#### EXERCISE DESCRIPTION:
Please write out only the lines from the line with "red trapezoid: rotated 36 degrees clockwise" to the line with "yellow cross: rotated", inclusive, exactly as they stand below, without the pictures.

#### INPUT RECORDS:
************

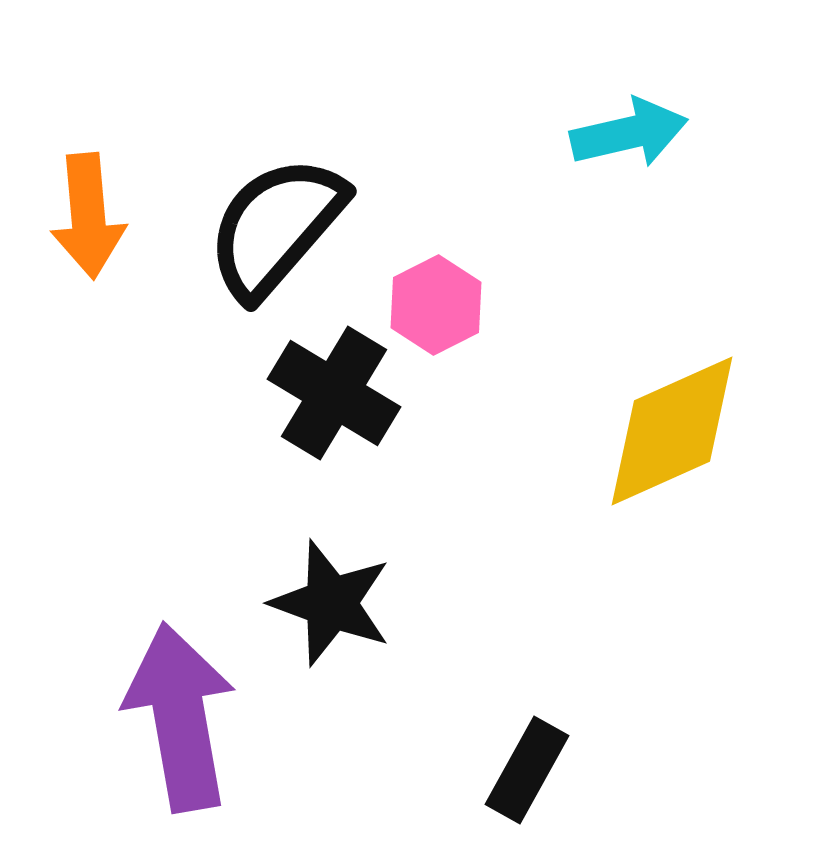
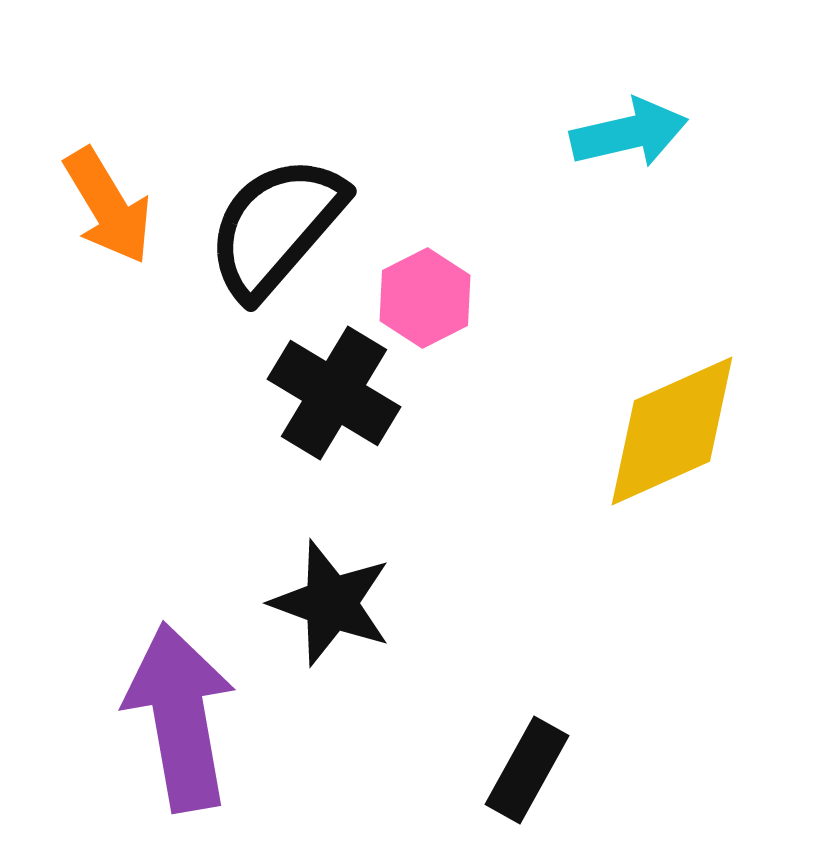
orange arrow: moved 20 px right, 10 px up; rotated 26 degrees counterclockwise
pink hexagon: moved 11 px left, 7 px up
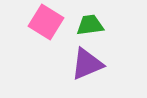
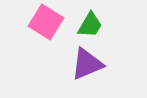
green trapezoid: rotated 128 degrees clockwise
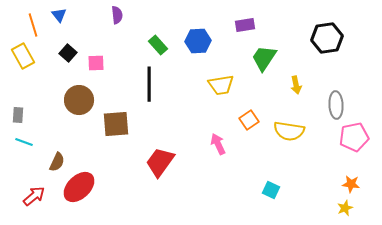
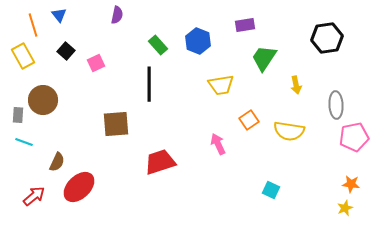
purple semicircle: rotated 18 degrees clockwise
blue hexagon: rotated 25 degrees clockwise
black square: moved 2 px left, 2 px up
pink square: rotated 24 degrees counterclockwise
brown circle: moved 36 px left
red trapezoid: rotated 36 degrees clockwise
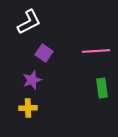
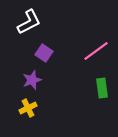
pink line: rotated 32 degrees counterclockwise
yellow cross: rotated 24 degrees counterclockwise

************

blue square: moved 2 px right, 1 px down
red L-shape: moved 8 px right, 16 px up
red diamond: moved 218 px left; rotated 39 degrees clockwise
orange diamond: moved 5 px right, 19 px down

************

#### TASK RESPONSE:
red trapezoid: rotated 36 degrees clockwise
pink line: rotated 32 degrees counterclockwise
yellow cross: rotated 24 degrees counterclockwise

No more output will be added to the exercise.